### Supplied data

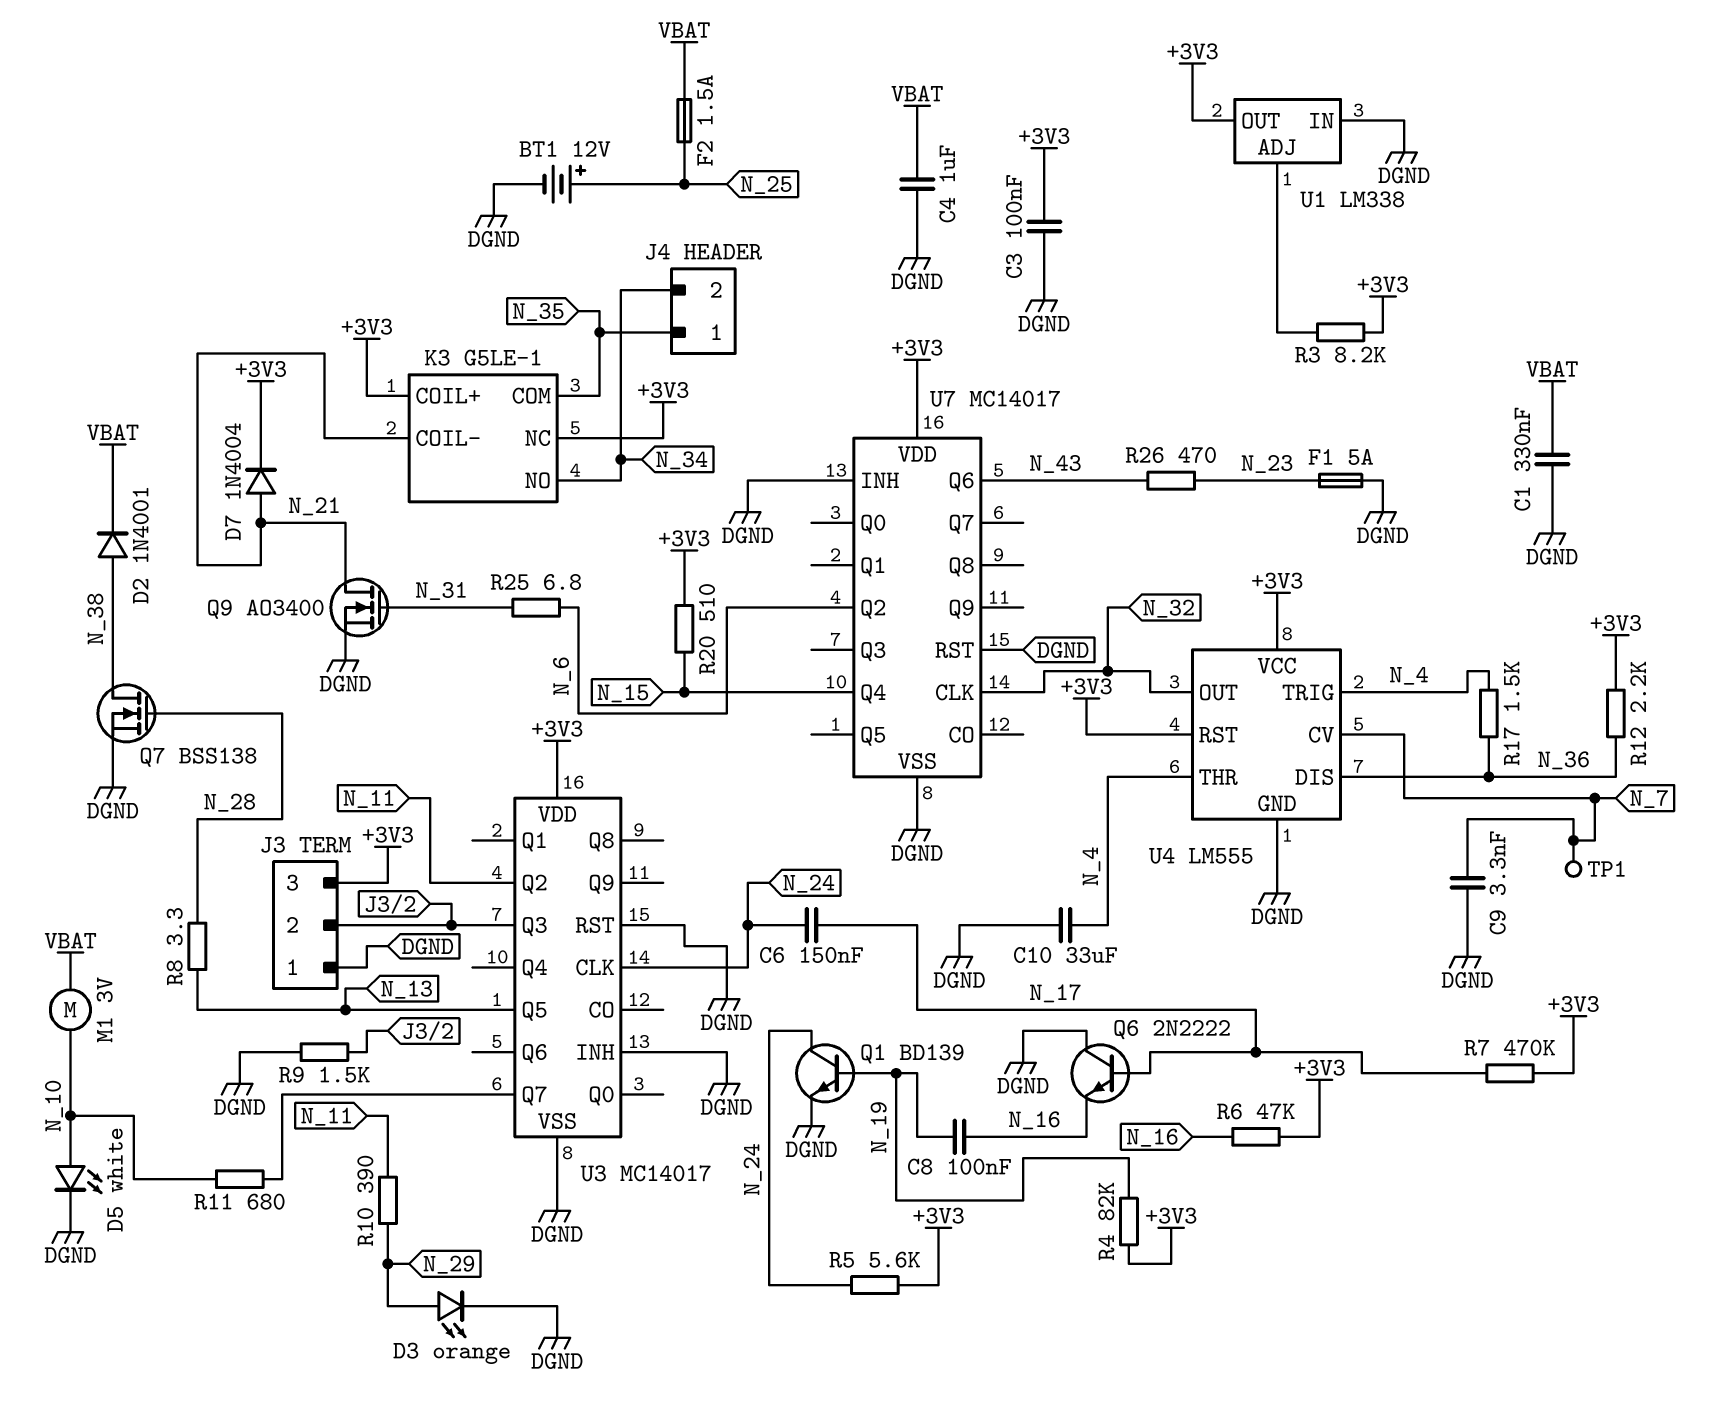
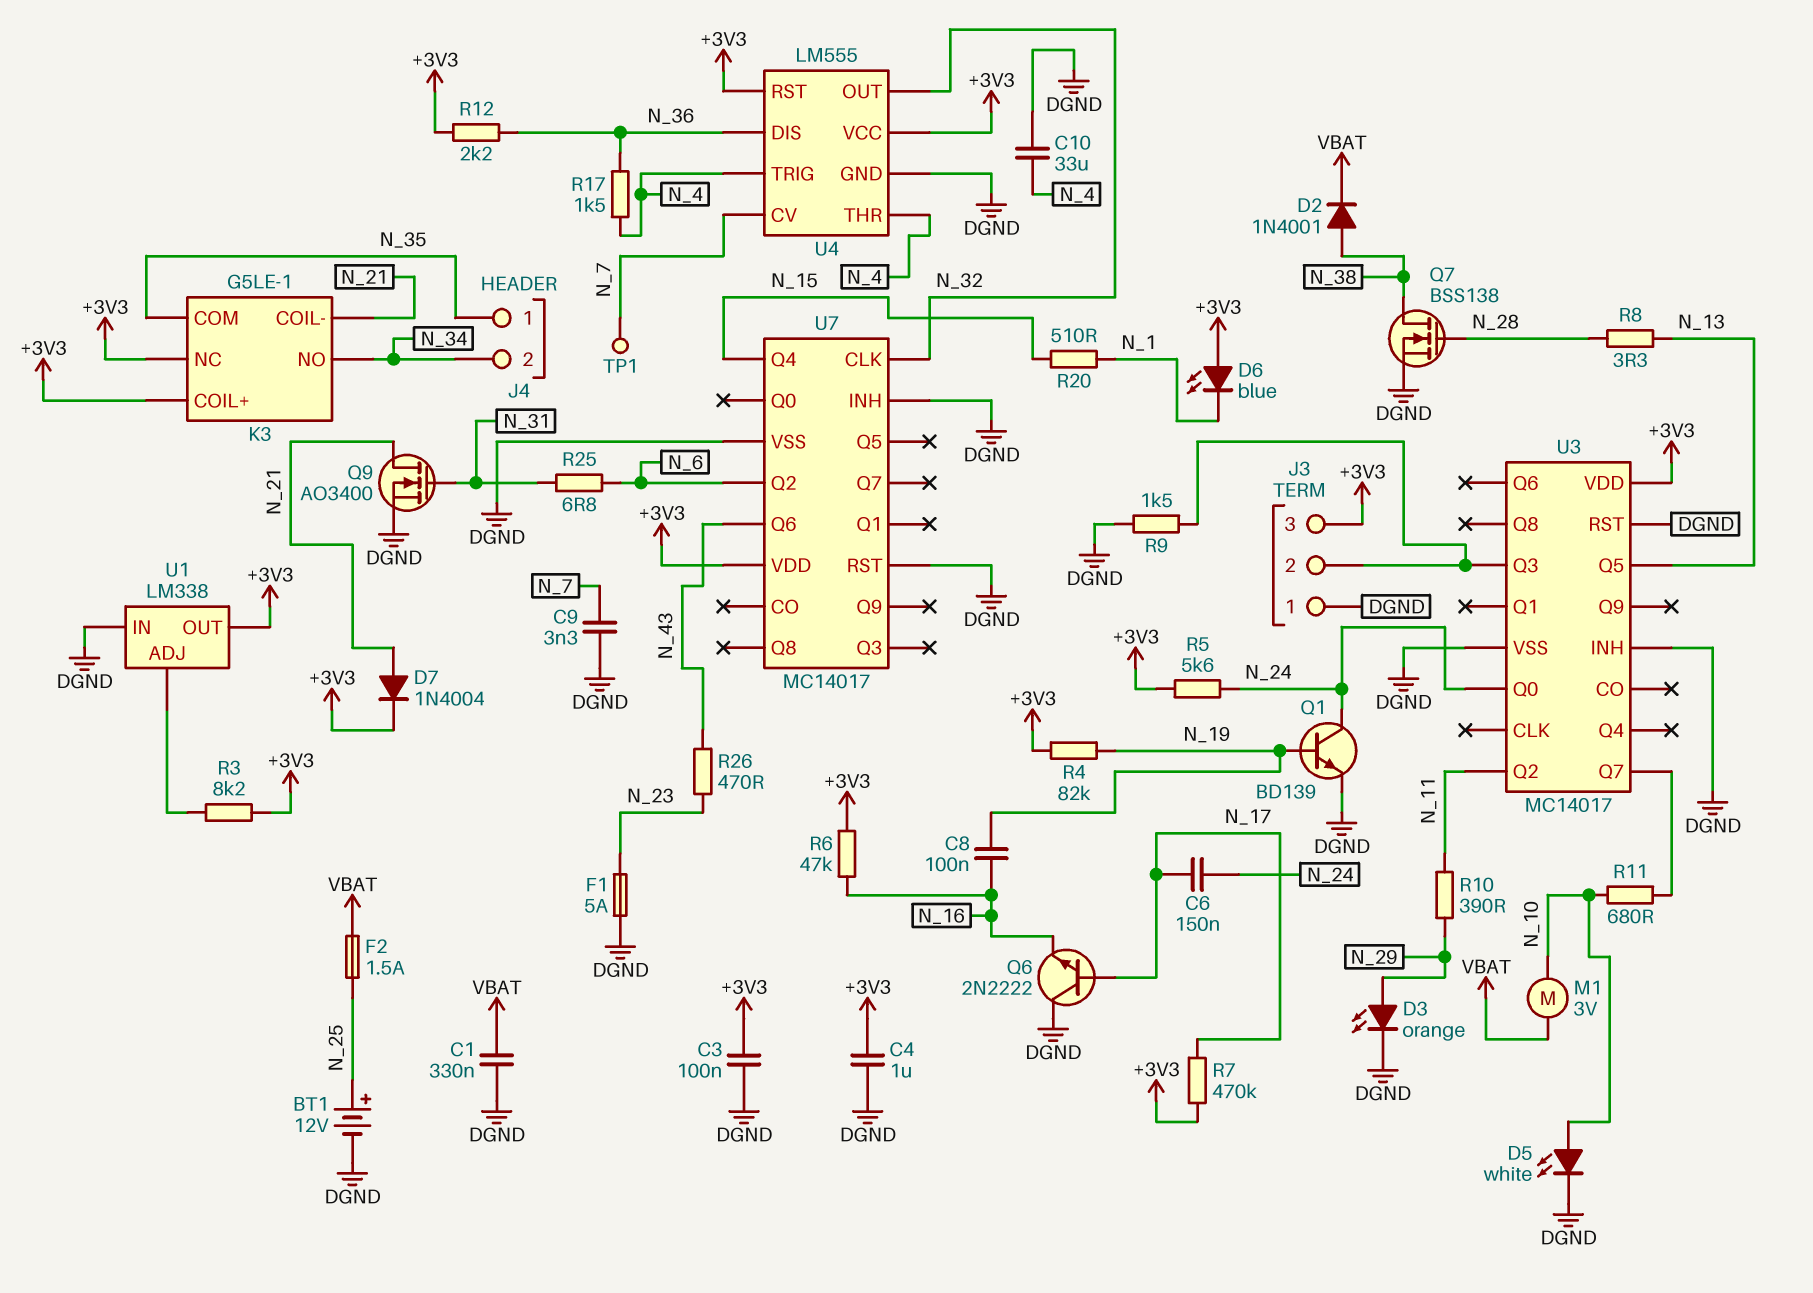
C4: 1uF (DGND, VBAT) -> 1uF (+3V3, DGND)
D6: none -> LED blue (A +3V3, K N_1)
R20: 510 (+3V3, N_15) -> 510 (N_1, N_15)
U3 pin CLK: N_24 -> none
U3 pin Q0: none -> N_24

######

- Task description
All lines from the one containing "R20: 510 (+3V3, N_15) -> 510 (N_1, N_15)" through the final line of the records above are to be set down exactly, and no other line is to appear.

- Solution to the exercise
R20: 510 (+3V3, N_15) -> 510 (N_1, N_15)
U3 pin CLK: N_24 -> none
U3 pin Q0: none -> N_24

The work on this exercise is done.